DESCRIPTION OF THE TASK: When you reach the line containing "white strawberry: 9 -> 10" in the entries below, begin reproducing lines exactly, and stop once the line containing "brown robot: 3 -> 0" is done.

Colored object listings:
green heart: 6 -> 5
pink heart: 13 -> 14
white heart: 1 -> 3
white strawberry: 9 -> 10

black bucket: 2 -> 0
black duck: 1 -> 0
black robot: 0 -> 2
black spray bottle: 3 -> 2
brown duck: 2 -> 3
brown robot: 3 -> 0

--

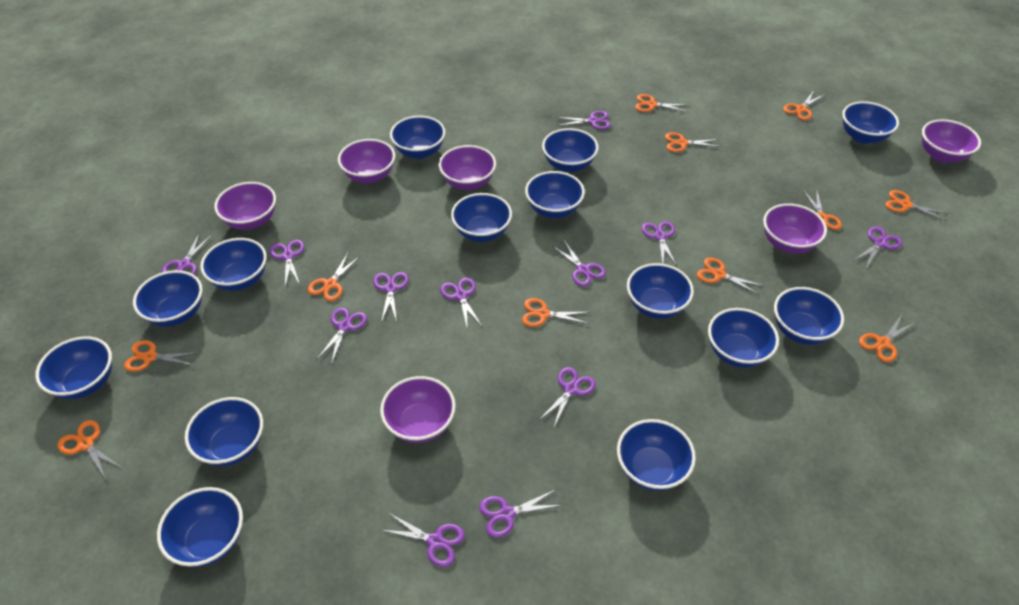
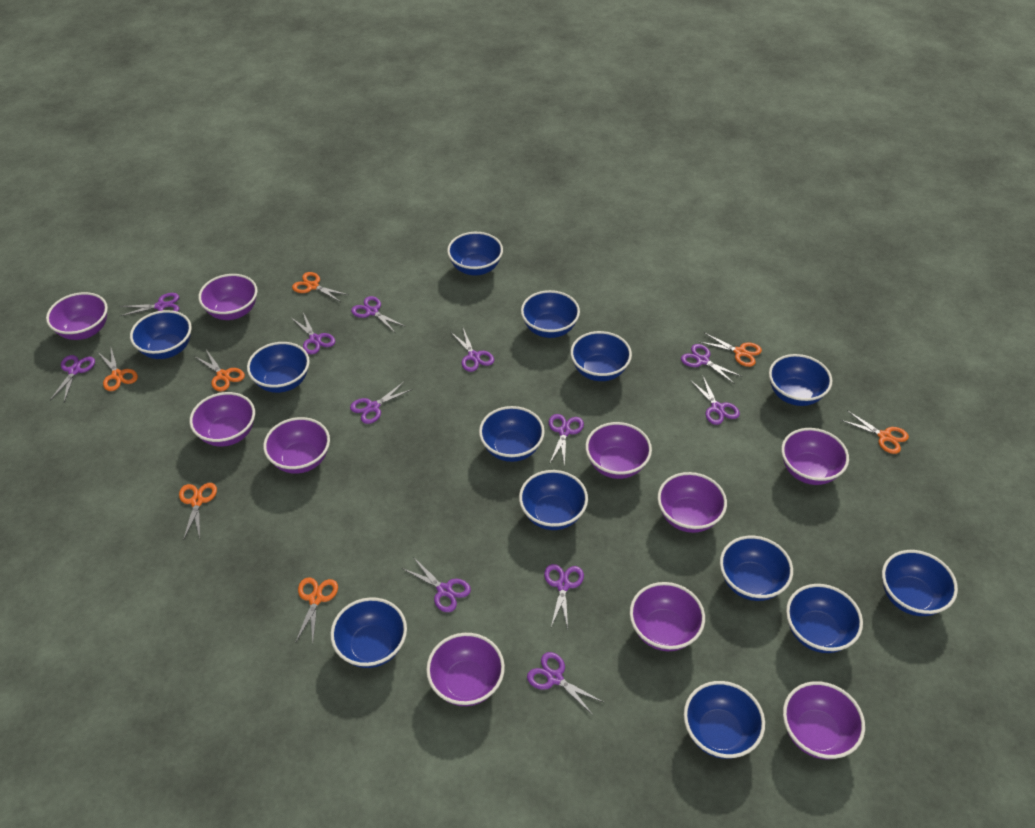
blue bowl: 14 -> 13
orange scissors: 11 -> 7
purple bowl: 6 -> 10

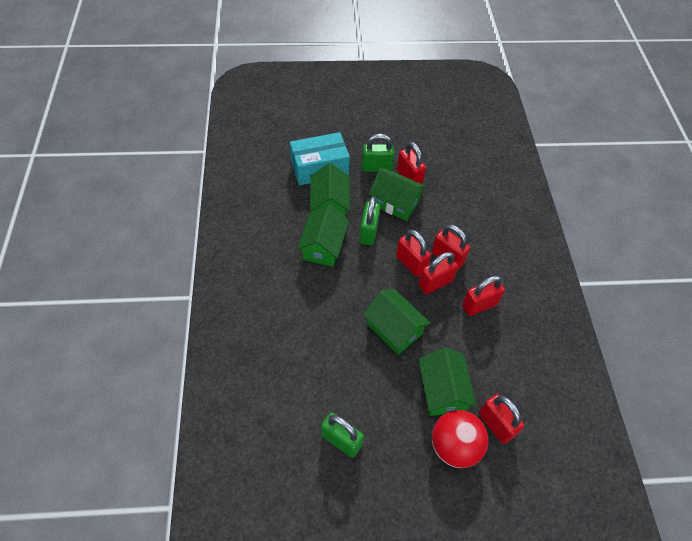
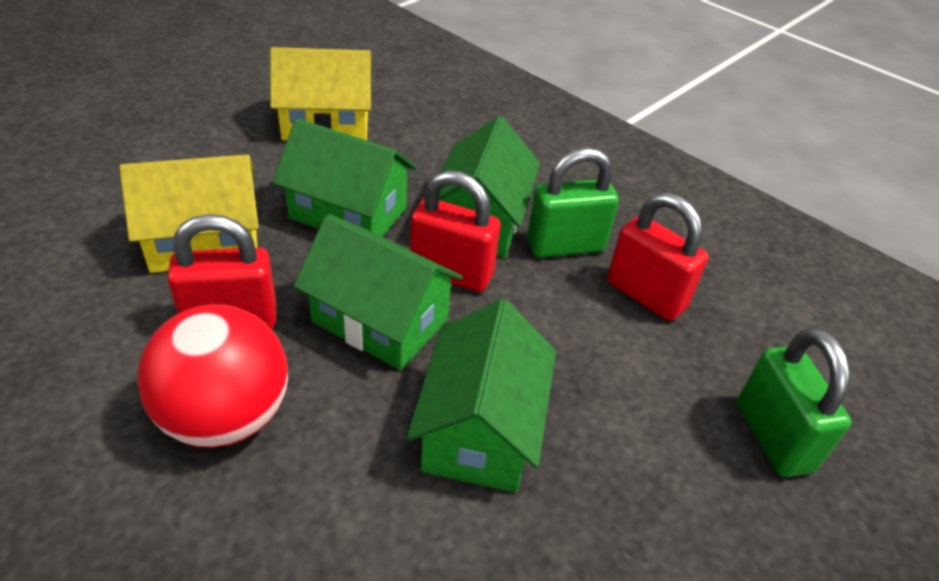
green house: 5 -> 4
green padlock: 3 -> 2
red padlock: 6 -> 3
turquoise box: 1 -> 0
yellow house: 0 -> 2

WRITTEN SOLUTION:
white strawberry: 9 -> 10

black bucket: 2 -> 0
black duck: 1 -> 0
black robot: 0 -> 2
black spray bottle: 3 -> 2
brown duck: 2 -> 3
brown robot: 3 -> 0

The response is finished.